__Work instruction__: The entries below need to be transcribed exactly, without their images.

__Study material__:
--- START ---
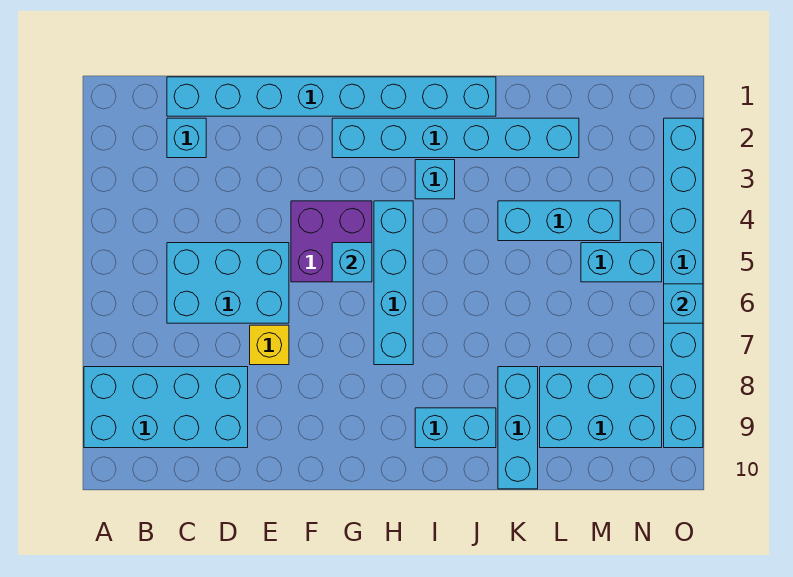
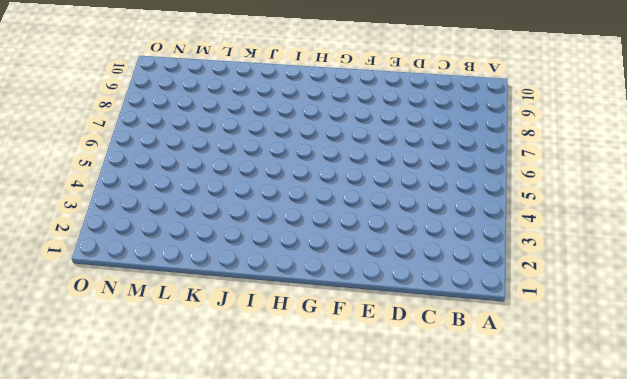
none -> cyan brick A8:D9 level 1
none -> cyan brick C1:J1 level 1
none -> cyan brick C2 level 1

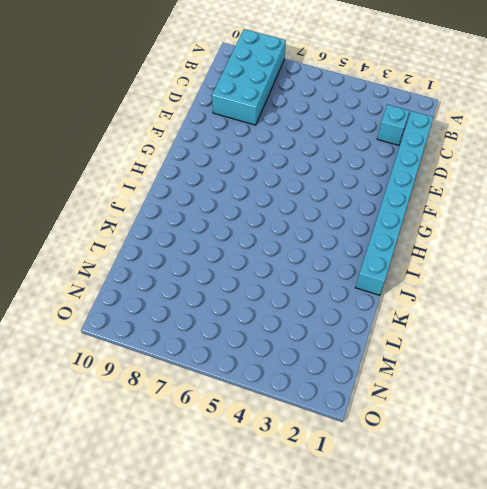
none -> cyan brick C5:E6 level 1
none -> yellow brick E7 level 1
none -> purple brick F4:G5 level 1

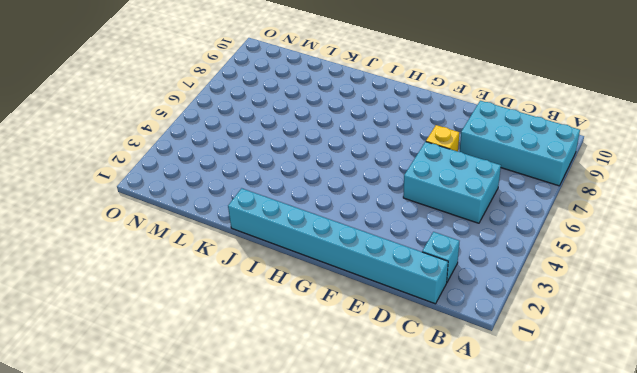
none -> purple brick F4:G5 level 1
none -> cyan brick G2:L2 level 1
none -> cyan brick H4:H7 level 1

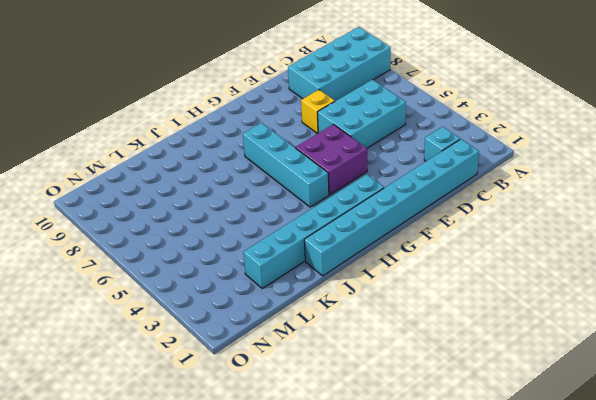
none -> cyan brick I3 level 1
none -> cyan brick I9:J9 level 1
none -> cyan brick K4:M4 level 1

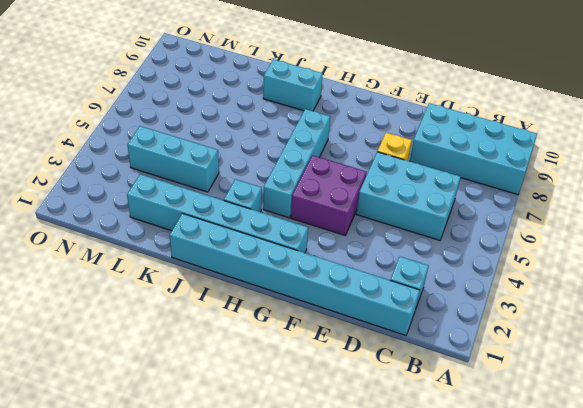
none -> cyan brick K8:K10 level 1
none -> cyan brick L8:N9 level 1
none -> cyan brick M5:N5 level 1

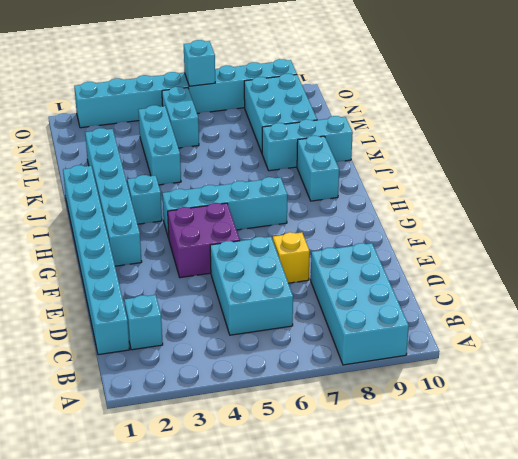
none -> cyan brick G5 level 2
--- END ---
__Reply__:
none -> cyan brick A8:D9 level 1
none -> cyan brick C1:J1 level 1
none -> cyan brick C2 level 1

none -> cyan brick C5:E6 level 1
none -> yellow brick E7 level 1
none -> purple brick F4:G5 level 1

none -> purple brick F4:G5 level 1
none -> cyan brick G2:L2 level 1
none -> cyan brick H4:H7 level 1

none -> cyan brick I3 level 1
none -> cyan brick I9:J9 level 1
none -> cyan brick K4:M4 level 1

none -> cyan brick K8:K10 level 1
none -> cyan brick L8:N9 level 1
none -> cyan brick M5:N5 level 1

none -> cyan brick G5 level 2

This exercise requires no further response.